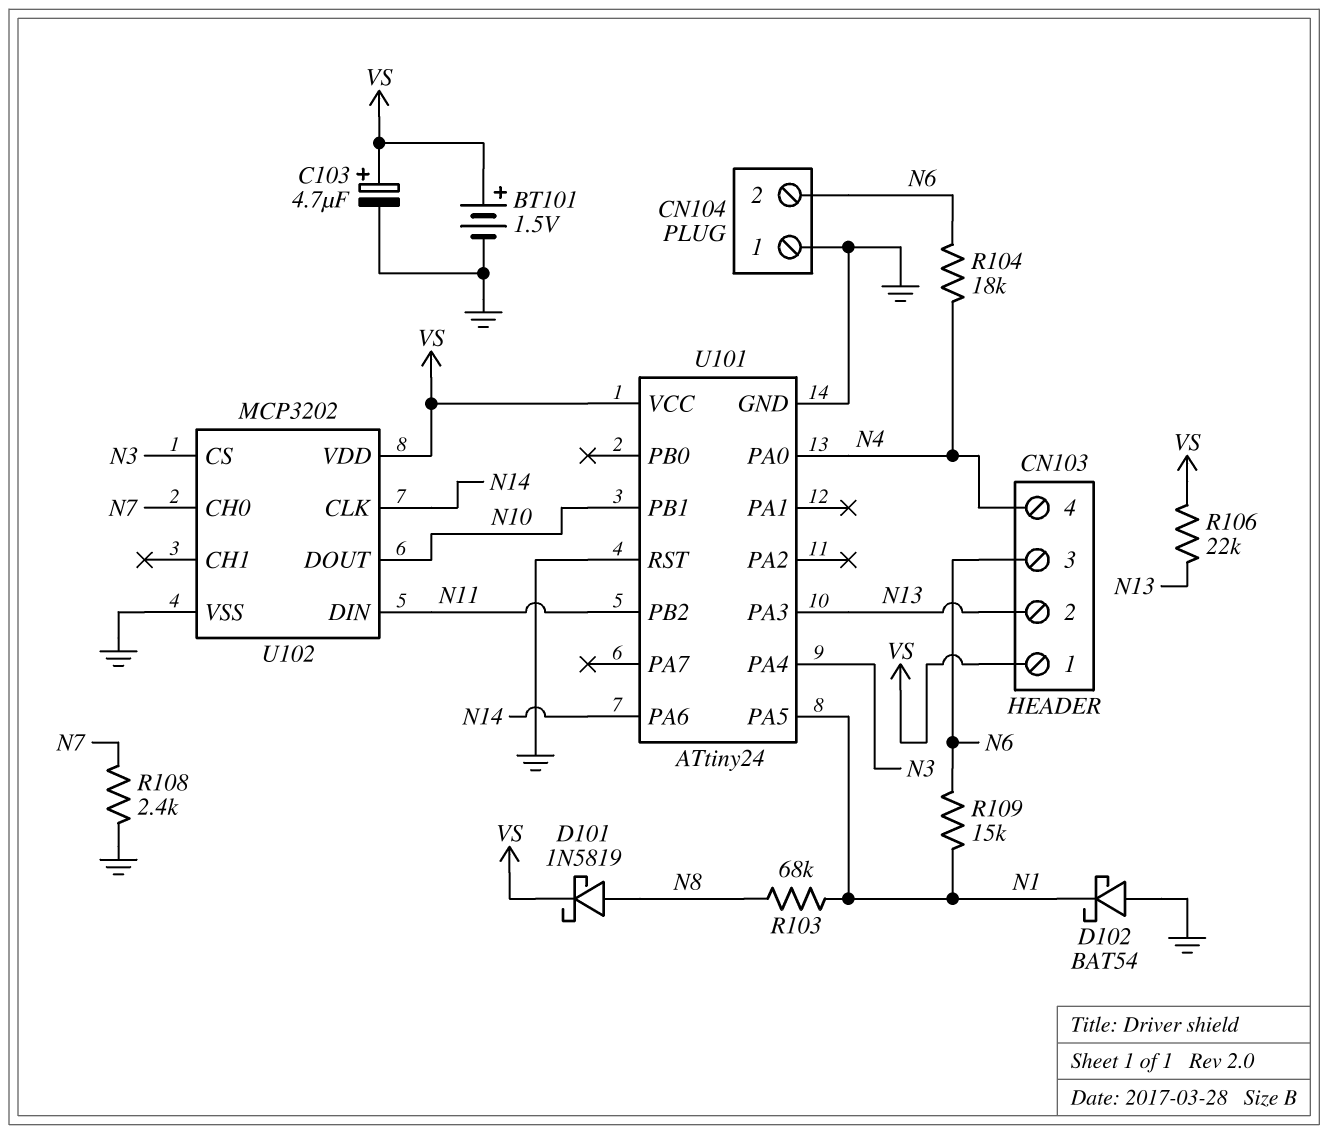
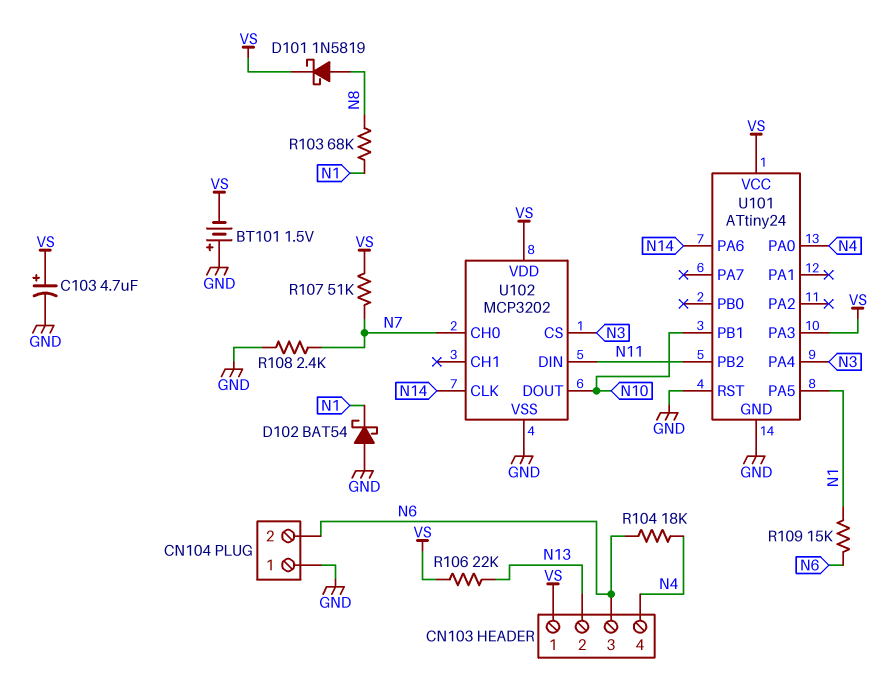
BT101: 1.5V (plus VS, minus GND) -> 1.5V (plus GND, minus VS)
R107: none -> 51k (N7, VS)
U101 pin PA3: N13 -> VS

---

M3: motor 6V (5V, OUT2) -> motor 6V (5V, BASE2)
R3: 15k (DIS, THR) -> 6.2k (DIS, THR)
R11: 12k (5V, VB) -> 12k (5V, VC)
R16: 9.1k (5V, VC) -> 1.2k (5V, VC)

ACTION ITEM → Out of the data above, set down the lines from the one with "M3: motor 6V" to the one with "R16: 9.1k (5V, VC) -> 1.2k (5V, VC)", both included, exactly as written and with no additions.

RESPONSE AREA →
M3: motor 6V (5V, OUT2) -> motor 6V (5V, BASE2)
R3: 15k (DIS, THR) -> 6.2k (DIS, THR)
R11: 12k (5V, VB) -> 12k (5V, VC)
R16: 9.1k (5V, VC) -> 1.2k (5V, VC)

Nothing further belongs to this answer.